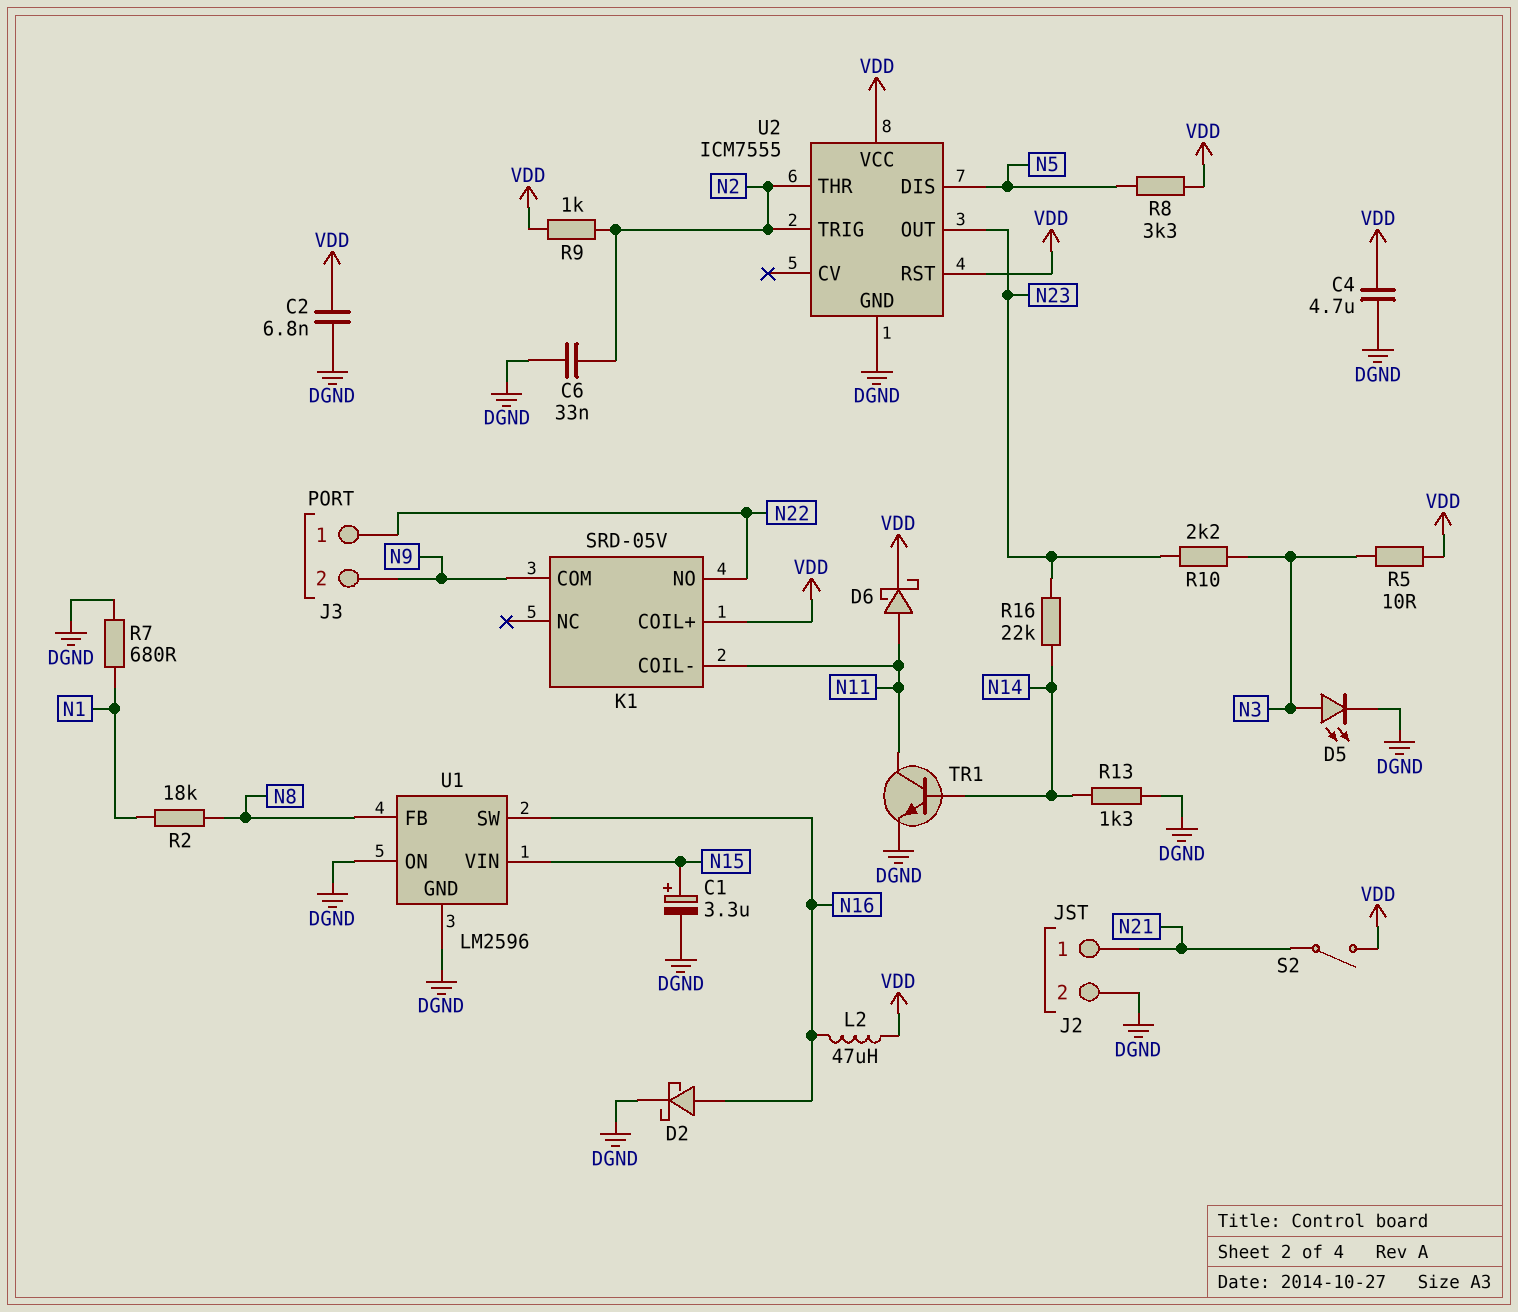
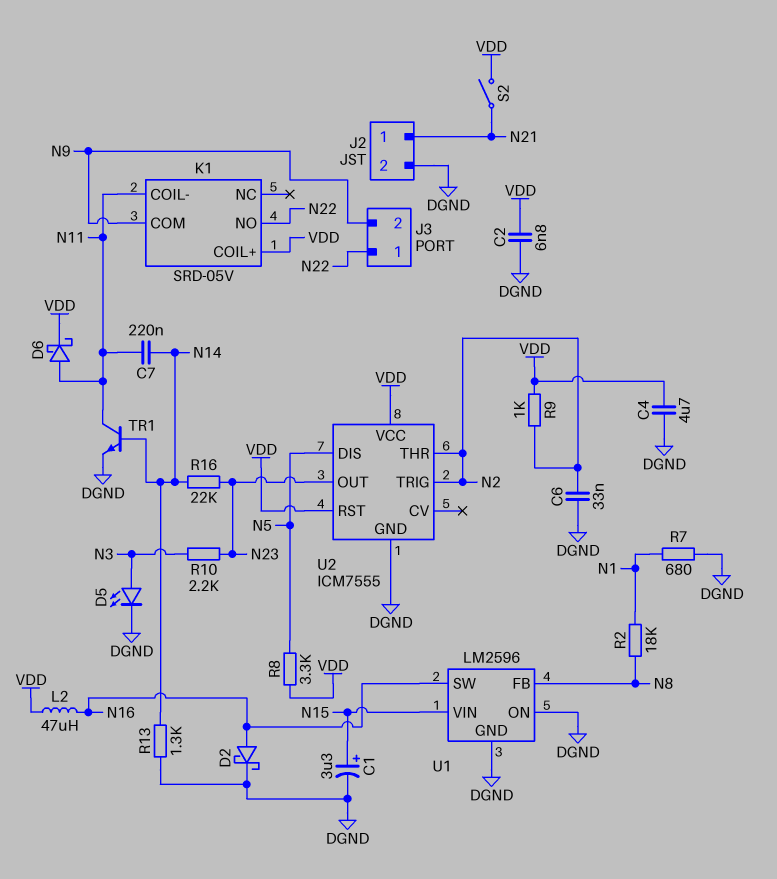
C7: none -> 220nF (N11, N14)
R5: 10 (N3, VDD) -> none

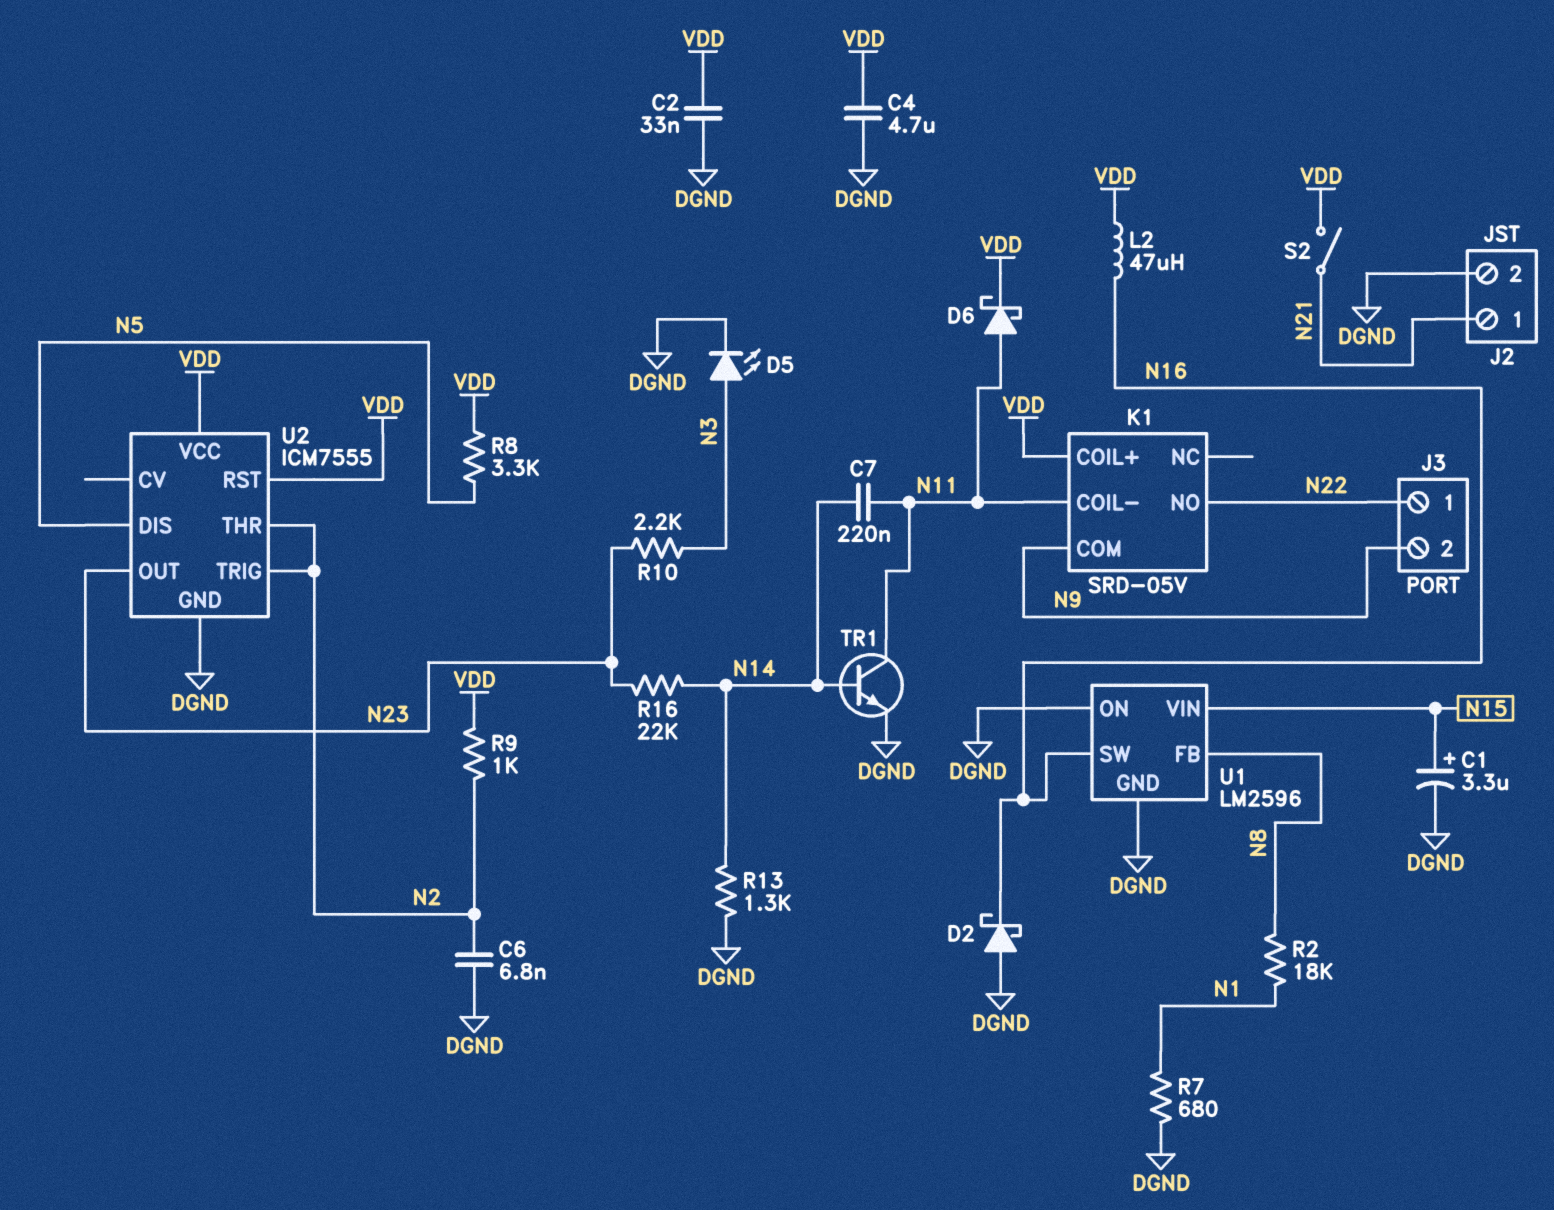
C2: 6.8nF (DGND, VDD) -> 33nF (DGND, VDD)
C6: 33nF (DGND, N2) -> 6.8nF (DGND, N2)
D2: schottky (A N16, K DGND) -> schottky (A DGND, K N16)

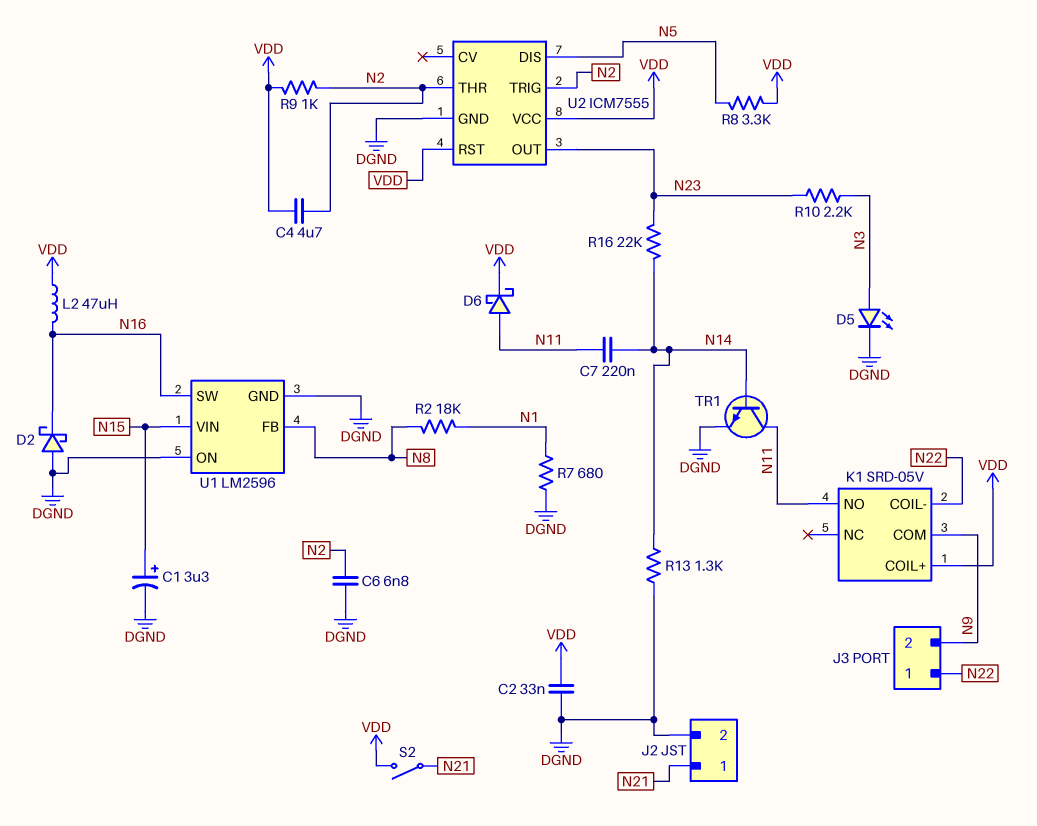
C4: 4.7uF (DGND, VDD) -> 4.7uF (N2, VDD)
K1 pin COIL-: N11 -> N22
K1 pin NO: N22 -> N11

________________________

### YOUR INSTRUCTIONS
Starting with the line that contains "D2: schottky (A" and ending with the last line of the material, every line must be written out exactly; no other lines and no pictures are wanted.

### EXERCISE OUTPUT
D2: schottky (A N16, K DGND) -> schottky (A DGND, K N16)

C4: 4.7uF (DGND, VDD) -> 4.7uF (N2, VDD)
K1 pin COIL-: N11 -> N22
K1 pin NO: N22 -> N11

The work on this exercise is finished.